# [Exercise aim]
Copy every line of the material below exactly.

# [Data to examine]
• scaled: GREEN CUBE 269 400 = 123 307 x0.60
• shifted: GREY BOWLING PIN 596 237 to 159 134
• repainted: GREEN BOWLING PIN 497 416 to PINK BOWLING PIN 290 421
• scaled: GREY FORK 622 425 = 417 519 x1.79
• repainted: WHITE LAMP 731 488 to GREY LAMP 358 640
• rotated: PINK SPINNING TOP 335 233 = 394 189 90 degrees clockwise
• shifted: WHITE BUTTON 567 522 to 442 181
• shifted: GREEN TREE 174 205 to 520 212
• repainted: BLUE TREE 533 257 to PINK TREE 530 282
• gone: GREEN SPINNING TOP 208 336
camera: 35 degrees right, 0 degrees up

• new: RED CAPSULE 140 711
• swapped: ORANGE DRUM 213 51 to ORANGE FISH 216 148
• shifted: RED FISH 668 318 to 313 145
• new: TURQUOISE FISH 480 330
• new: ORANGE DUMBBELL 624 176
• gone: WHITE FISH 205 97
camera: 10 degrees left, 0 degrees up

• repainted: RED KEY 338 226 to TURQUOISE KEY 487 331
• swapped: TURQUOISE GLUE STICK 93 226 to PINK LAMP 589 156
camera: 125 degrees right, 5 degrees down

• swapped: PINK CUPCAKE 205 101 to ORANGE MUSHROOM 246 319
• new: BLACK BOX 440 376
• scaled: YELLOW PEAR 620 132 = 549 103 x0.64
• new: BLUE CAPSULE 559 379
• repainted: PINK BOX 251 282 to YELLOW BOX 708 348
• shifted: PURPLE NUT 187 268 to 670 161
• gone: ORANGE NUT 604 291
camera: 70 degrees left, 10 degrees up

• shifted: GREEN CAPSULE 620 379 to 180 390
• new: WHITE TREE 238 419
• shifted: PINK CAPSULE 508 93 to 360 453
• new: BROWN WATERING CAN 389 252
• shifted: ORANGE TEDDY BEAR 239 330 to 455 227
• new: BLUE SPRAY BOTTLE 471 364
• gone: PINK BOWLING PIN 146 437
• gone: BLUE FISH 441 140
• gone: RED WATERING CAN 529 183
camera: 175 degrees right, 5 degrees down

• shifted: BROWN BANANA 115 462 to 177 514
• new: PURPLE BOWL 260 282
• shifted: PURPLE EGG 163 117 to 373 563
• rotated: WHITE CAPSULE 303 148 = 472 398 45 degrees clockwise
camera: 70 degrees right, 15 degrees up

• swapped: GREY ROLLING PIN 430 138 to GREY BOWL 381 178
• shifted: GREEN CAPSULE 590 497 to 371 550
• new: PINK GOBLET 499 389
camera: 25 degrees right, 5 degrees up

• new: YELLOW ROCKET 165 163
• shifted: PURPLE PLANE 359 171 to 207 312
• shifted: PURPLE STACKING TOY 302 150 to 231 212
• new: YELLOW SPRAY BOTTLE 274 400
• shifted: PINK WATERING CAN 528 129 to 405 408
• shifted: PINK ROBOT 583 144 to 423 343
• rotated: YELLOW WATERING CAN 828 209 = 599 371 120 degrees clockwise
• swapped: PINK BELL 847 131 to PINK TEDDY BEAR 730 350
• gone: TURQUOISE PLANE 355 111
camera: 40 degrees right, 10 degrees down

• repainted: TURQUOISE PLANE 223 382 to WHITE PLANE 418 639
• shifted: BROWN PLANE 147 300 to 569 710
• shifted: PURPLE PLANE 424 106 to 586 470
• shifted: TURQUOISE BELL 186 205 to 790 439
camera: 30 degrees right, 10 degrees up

# [Solution to this task]
• scaled: GREEN CUBE 269 400 = 123 307 x0.60
• shifted: GREY BOWLING PIN 596 237 to 159 134
• repainted: GREEN BOWLING PIN 497 416 to PINK BOWLING PIN 290 421
• scaled: GREY FORK 622 425 = 417 519 x1.79
• repainted: WHITE LAMP 731 488 to GREY LAMP 358 640
• rotated: PINK SPINNING TOP 335 233 = 394 189 90 degrees clockwise
• shifted: WHITE BUTTON 567 522 to 442 181
• shifted: GREEN TREE 174 205 to 520 212
• repainted: BLUE TREE 533 257 to PINK TREE 530 282
• gone: GREEN SPINNING TOP 208 336
camera: 35 degrees right, 0 degrees up

• new: RED CAPSULE 140 711
• swapped: ORANGE DRUM 213 51 to ORANGE FISH 216 148
• shifted: RED FISH 668 318 to 313 145
• new: TURQUOISE FISH 480 330
• new: ORANGE DUMBBELL 624 176
• gone: WHITE FISH 205 97
camera: 10 degrees left, 0 degrees up

• repainted: RED KEY 338 226 to TURQUOISE KEY 487 331
• swapped: TURQUOISE GLUE STICK 93 226 to PINK LAMP 589 156
camera: 125 degrees right, 5 degrees down

• swapped: PINK CUPCAKE 205 101 to ORANGE MUSHROOM 246 319
• new: BLACK BOX 440 376
• scaled: YELLOW PEAR 620 132 = 549 103 x0.64
• new: BLUE CAPSULE 559 379
• repainted: PINK BOX 251 282 to YELLOW BOX 708 348
• shifted: PURPLE NUT 187 268 to 670 161
• gone: ORANGE NUT 604 291
camera: 70 degrees left, 10 degrees up

• shifted: GREEN CAPSULE 620 379 to 180 390
• new: WHITE TREE 238 419
• shifted: PINK CAPSULE 508 93 to 360 453
• new: BROWN WATERING CAN 389 252
• shifted: ORANGE TEDDY BEAR 239 330 to 455 227
• new: BLUE SPRAY BOTTLE 471 364
• gone: PINK BOWLING PIN 146 437
• gone: BLUE FISH 441 140
• gone: RED WATERING CAN 529 183
camera: 175 degrees right, 5 degrees down

• shifted: BROWN BANANA 115 462 to 177 514
• new: PURPLE BOWL 260 282
• shifted: PURPLE EGG 163 117 to 373 563
• rotated: WHITE CAPSULE 303 148 = 472 398 45 degrees clockwise
camera: 70 degrees right, 15 degrees up

• swapped: GREY ROLLING PIN 430 138 to GREY BOWL 381 178
• shifted: GREEN CAPSULE 590 497 to 371 550
• new: PINK GOBLET 499 389
camera: 25 degrees right, 5 degrees up

• new: YELLOW ROCKET 165 163
• shifted: PURPLE PLANE 359 171 to 207 312
• shifted: PURPLE STACKING TOY 302 150 to 231 212
• new: YELLOW SPRAY BOTTLE 274 400
• shifted: PINK WATERING CAN 528 129 to 405 408
• shifted: PINK ROBOT 583 144 to 423 343
• rotated: YELLOW WATERING CAN 828 209 = 599 371 120 degrees clockwise
• swapped: PINK BELL 847 131 to PINK TEDDY BEAR 730 350
• gone: TURQUOISE PLANE 355 111
camera: 40 degrees right, 10 degrees down

• repainted: TURQUOISE PLANE 223 382 to WHITE PLANE 418 639
• shifted: BROWN PLANE 147 300 to 569 710
• shifted: PURPLE PLANE 424 106 to 586 470
• shifted: TURQUOISE BELL 186 205 to 790 439
camera: 30 degrees right, 10 degrees up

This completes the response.